--- RECORDS SUPPLIED Enclosed Below ---
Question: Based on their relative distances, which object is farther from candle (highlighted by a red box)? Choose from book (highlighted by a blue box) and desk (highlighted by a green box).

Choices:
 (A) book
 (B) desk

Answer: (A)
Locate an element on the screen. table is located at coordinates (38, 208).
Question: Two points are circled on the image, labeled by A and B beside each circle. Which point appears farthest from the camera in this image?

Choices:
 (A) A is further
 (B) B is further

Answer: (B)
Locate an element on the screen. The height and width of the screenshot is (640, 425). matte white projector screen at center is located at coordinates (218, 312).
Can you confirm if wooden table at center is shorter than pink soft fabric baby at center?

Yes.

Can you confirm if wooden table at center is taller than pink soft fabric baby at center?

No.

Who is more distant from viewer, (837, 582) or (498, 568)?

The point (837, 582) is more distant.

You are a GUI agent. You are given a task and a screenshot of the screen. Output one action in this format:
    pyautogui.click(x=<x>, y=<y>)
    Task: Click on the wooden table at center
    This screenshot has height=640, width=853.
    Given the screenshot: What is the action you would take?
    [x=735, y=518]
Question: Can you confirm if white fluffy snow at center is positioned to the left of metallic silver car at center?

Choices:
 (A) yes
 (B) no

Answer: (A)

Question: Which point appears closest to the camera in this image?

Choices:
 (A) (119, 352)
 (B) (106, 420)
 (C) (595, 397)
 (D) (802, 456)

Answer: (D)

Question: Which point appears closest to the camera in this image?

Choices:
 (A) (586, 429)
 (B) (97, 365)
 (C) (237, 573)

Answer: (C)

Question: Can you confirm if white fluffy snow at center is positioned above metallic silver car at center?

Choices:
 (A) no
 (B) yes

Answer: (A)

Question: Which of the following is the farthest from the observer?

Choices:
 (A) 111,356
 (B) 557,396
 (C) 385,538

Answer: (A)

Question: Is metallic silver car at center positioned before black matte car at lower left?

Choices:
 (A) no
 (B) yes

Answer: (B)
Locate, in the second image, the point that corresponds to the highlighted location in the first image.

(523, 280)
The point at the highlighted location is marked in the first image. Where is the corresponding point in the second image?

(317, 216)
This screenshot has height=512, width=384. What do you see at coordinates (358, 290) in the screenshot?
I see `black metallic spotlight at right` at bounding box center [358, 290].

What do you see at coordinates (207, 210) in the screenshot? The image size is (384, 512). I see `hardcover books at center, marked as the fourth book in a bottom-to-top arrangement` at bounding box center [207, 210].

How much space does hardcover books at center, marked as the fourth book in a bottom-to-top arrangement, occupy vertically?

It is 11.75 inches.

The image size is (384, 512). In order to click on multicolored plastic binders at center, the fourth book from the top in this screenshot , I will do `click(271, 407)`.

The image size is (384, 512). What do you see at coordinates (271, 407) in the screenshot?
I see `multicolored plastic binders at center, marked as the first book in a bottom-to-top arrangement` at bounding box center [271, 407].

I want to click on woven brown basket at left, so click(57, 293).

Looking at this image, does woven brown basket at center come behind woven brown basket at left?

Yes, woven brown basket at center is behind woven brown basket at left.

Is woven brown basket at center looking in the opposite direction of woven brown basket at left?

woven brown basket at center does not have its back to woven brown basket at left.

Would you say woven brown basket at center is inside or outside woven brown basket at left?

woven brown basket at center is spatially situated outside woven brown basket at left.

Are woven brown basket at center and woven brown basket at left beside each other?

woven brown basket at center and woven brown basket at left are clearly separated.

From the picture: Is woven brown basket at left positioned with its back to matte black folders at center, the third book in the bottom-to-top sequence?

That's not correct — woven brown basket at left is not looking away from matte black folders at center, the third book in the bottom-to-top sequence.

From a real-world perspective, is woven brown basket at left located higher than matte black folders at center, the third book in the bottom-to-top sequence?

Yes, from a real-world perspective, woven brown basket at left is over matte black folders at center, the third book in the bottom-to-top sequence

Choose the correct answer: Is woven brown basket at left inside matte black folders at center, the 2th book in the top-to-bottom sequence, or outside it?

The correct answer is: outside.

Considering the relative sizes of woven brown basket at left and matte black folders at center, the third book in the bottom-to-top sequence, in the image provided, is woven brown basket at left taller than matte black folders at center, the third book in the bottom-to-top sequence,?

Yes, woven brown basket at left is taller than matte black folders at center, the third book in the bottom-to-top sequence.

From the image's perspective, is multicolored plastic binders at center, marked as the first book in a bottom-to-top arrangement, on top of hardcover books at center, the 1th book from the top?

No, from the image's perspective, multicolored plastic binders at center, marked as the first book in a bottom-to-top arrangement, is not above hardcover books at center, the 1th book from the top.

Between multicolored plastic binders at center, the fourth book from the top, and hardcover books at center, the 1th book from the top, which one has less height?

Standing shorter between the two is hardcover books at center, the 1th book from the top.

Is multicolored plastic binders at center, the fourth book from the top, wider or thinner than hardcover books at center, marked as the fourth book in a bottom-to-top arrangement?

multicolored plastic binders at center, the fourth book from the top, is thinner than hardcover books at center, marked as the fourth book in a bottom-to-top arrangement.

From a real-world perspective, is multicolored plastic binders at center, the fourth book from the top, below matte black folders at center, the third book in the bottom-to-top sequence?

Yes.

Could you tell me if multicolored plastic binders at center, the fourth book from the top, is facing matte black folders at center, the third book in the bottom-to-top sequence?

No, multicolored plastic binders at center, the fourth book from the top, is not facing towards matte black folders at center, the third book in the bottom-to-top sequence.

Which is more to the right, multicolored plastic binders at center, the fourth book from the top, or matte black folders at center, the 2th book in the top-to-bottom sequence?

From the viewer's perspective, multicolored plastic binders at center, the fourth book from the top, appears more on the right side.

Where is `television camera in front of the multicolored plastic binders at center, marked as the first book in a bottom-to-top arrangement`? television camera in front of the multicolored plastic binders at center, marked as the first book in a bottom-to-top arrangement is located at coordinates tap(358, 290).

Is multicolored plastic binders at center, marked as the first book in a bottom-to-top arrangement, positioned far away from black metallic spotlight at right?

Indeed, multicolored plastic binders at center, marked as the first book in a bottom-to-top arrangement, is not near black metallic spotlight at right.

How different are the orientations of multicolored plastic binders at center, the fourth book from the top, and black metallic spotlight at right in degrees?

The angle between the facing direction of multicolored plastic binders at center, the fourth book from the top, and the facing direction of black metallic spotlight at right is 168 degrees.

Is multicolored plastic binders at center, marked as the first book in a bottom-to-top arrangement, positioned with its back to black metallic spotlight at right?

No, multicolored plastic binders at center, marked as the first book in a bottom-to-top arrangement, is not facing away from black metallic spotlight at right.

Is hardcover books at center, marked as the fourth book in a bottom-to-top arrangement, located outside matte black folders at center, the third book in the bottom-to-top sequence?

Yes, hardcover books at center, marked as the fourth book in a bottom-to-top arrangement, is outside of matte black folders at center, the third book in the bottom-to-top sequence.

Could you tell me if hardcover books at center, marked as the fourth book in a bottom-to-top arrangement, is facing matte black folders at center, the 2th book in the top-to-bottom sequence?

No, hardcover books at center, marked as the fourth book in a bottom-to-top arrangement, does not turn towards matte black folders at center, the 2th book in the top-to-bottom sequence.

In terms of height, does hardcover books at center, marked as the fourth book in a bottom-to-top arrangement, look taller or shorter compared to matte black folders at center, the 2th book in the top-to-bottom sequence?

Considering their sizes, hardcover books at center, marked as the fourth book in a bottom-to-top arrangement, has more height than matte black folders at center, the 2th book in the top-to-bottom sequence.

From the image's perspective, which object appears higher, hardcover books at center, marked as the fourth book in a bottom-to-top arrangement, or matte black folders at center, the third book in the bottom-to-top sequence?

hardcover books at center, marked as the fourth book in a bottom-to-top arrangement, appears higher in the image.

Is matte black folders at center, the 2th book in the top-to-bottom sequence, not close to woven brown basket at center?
--- End of Enclosed RECORDS SUPPLIED ---
*ASSIGNED TASK*
Could you print all of the lines above word for word, with no changes?

*YOUR RESPONSE*
Question: Based on their relative distances, which object is farther from candle (highlighted by a red box)? Choose from book (highlighted by a blue box) and desk (highlighted by a green box).

Choices:
 (A) book
 (B) desk

Answer: (A)
Locate an element on the screen. table is located at coordinates (38, 208).
Question: Two points are circled on the image, labeled by A and B beside each circle. Which point appears farthest from the camera in this image?

Choices:
 (A) A is further
 (B) B is further

Answer: (B)
Locate an element on the screen. The height and width of the screenshot is (640, 425). matte white projector screen at center is located at coordinates (218, 312).
Can you confirm if wooden table at center is shorter than pink soft fabric baby at center?

Yes.

Can you confirm if wooden table at center is taller than pink soft fabric baby at center?

No.

Who is more distant from viewer, (837, 582) or (498, 568)?

The point (837, 582) is more distant.

You are a GUI agent. You are given a task and a screenshot of the screen. Output one action in this format:
    pyautogui.click(x=<x>, y=<y>)
    Task: Click on the wooden table at center
    This screenshot has height=640, width=853.
    Given the screenshot: What is the action you would take?
    [x=735, y=518]
Question: Can you confirm if white fluffy snow at center is positioned to the left of metallic silver car at center?

Choices:
 (A) yes
 (B) no

Answer: (A)

Question: Which point appears closest to the camera in this image?

Choices:
 (A) (119, 352)
 (B) (106, 420)
 (C) (595, 397)
 (D) (802, 456)

Answer: (D)

Question: Which point appears closest to the camera in this image?

Choices:
 (A) (586, 429)
 (B) (97, 365)
 (C) (237, 573)

Answer: (C)

Question: Can you confirm if white fluffy snow at center is positioned above metallic silver car at center?

Choices:
 (A) no
 (B) yes

Answer: (A)

Question: Which of the following is the farthest from the observer?

Choices:
 (A) 111,356
 (B) 557,396
 (C) 385,538

Answer: (A)

Question: Is metallic silver car at center positioned before black matte car at lower left?

Choices:
 (A) no
 (B) yes

Answer: (B)
Locate, in the second image, the point that corresponds to the highlighted location in the first image.

(523, 280)
The point at the highlighted location is marked in the first image. Where is the corresponding point in the second image?

(317, 216)
This screenshot has height=512, width=384. What do you see at coordinates (358, 290) in the screenshot?
I see `black metallic spotlight at right` at bounding box center [358, 290].

What do you see at coordinates (207, 210) in the screenshot? The image size is (384, 512). I see `hardcover books at center, marked as the fourth book in a bottom-to-top arrangement` at bounding box center [207, 210].

How much space does hardcover books at center, marked as the fourth book in a bottom-to-top arrangement, occupy vertically?

It is 11.75 inches.

The image size is (384, 512). In order to click on multicolored plastic binders at center, the fourth book from the top in this screenshot , I will do `click(271, 407)`.

The image size is (384, 512). What do you see at coordinates (271, 407) in the screenshot?
I see `multicolored plastic binders at center, marked as the first book in a bottom-to-top arrangement` at bounding box center [271, 407].

I want to click on woven brown basket at left, so click(57, 293).

Looking at this image, does woven brown basket at center come behind woven brown basket at left?

Yes, woven brown basket at center is behind woven brown basket at left.

Is woven brown basket at center looking in the opposite direction of woven brown basket at left?

woven brown basket at center does not have its back to woven brown basket at left.

Would you say woven brown basket at center is inside or outside woven brown basket at left?

woven brown basket at center is spatially situated outside woven brown basket at left.

Are woven brown basket at center and woven brown basket at left beside each other?

woven brown basket at center and woven brown basket at left are clearly separated.

From the picture: Is woven brown basket at left positioned with its back to matte black folders at center, the third book in the bottom-to-top sequence?

That's not correct — woven brown basket at left is not looking away from matte black folders at center, the third book in the bottom-to-top sequence.

From a real-world perspective, is woven brown basket at left located higher than matte black folders at center, the third book in the bottom-to-top sequence?

Yes, from a real-world perspective, woven brown basket at left is over matte black folders at center, the third book in the bottom-to-top sequence

Choose the correct answer: Is woven brown basket at left inside matte black folders at center, the 2th book in the top-to-bottom sequence, or outside it?

The correct answer is: outside.

Considering the relative sizes of woven brown basket at left and matte black folders at center, the third book in the bottom-to-top sequence, in the image provided, is woven brown basket at left taller than matte black folders at center, the third book in the bottom-to-top sequence,?

Yes, woven brown basket at left is taller than matte black folders at center, the third book in the bottom-to-top sequence.

From the image's perspective, is multicolored plastic binders at center, marked as the first book in a bottom-to-top arrangement, on top of hardcover books at center, the 1th book from the top?

No, from the image's perspective, multicolored plastic binders at center, marked as the first book in a bottom-to-top arrangement, is not above hardcover books at center, the 1th book from the top.

Between multicolored plastic binders at center, the fourth book from the top, and hardcover books at center, the 1th book from the top, which one has less height?

Standing shorter between the two is hardcover books at center, the 1th book from the top.

Is multicolored plastic binders at center, the fourth book from the top, wider or thinner than hardcover books at center, marked as the fourth book in a bottom-to-top arrangement?

multicolored plastic binders at center, the fourth book from the top, is thinner than hardcover books at center, marked as the fourth book in a bottom-to-top arrangement.

From a real-world perspective, is multicolored plastic binders at center, the fourth book from the top, below matte black folders at center, the third book in the bottom-to-top sequence?

Yes.

Could you tell me if multicolored plastic binders at center, the fourth book from the top, is facing matte black folders at center, the third book in the bottom-to-top sequence?

No, multicolored plastic binders at center, the fourth book from the top, is not facing towards matte black folders at center, the third book in the bottom-to-top sequence.

Which is more to the right, multicolored plastic binders at center, the fourth book from the top, or matte black folders at center, the 2th book in the top-to-bottom sequence?

From the viewer's perspective, multicolored plastic binders at center, the fourth book from the top, appears more on the right side.

Where is `television camera in front of the multicolored plastic binders at center, marked as the first book in a bottom-to-top arrangement`? television camera in front of the multicolored plastic binders at center, marked as the first book in a bottom-to-top arrangement is located at coordinates tap(358, 290).

Is multicolored plastic binders at center, marked as the first book in a bottom-to-top arrangement, positioned far away from black metallic spotlight at right?

Indeed, multicolored plastic binders at center, marked as the first book in a bottom-to-top arrangement, is not near black metallic spotlight at right.

How different are the orientations of multicolored plastic binders at center, the fourth book from the top, and black metallic spotlight at right in degrees?

The angle between the facing direction of multicolored plastic binders at center, the fourth book from the top, and the facing direction of black metallic spotlight at right is 168 degrees.

Is multicolored plastic binders at center, marked as the first book in a bottom-to-top arrangement, positioned with its back to black metallic spotlight at right?

No, multicolored plastic binders at center, marked as the first book in a bottom-to-top arrangement, is not facing away from black metallic spotlight at right.

Is hardcover books at center, marked as the fourth book in a bottom-to-top arrangement, located outside matte black folders at center, the third book in the bottom-to-top sequence?

Yes, hardcover books at center, marked as the fourth book in a bottom-to-top arrangement, is outside of matte black folders at center, the third book in the bottom-to-top sequence.

Could you tell me if hardcover books at center, marked as the fourth book in a bottom-to-top arrangement, is facing matte black folders at center, the 2th book in the top-to-bottom sequence?

No, hardcover books at center, marked as the fourth book in a bottom-to-top arrangement, does not turn towards matte black folders at center, the 2th book in the top-to-bottom sequence.

In terms of height, does hardcover books at center, marked as the fourth book in a bottom-to-top arrangement, look taller or shorter compared to matte black folders at center, the 2th book in the top-to-bottom sequence?

Considering their sizes, hardcover books at center, marked as the fourth book in a bottom-to-top arrangement, has more height than matte black folders at center, the 2th book in the top-to-bottom sequence.

From the image's perspective, which object appears higher, hardcover books at center, marked as the fourth book in a bottom-to-top arrangement, or matte black folders at center, the third book in the bottom-to-top sequence?

hardcover books at center, marked as the fourth book in a bottom-to-top arrangement, appears higher in the image.

Is matte black folders at center, the 2th book in the top-to-bottom sequence, not close to woven brown basket at center?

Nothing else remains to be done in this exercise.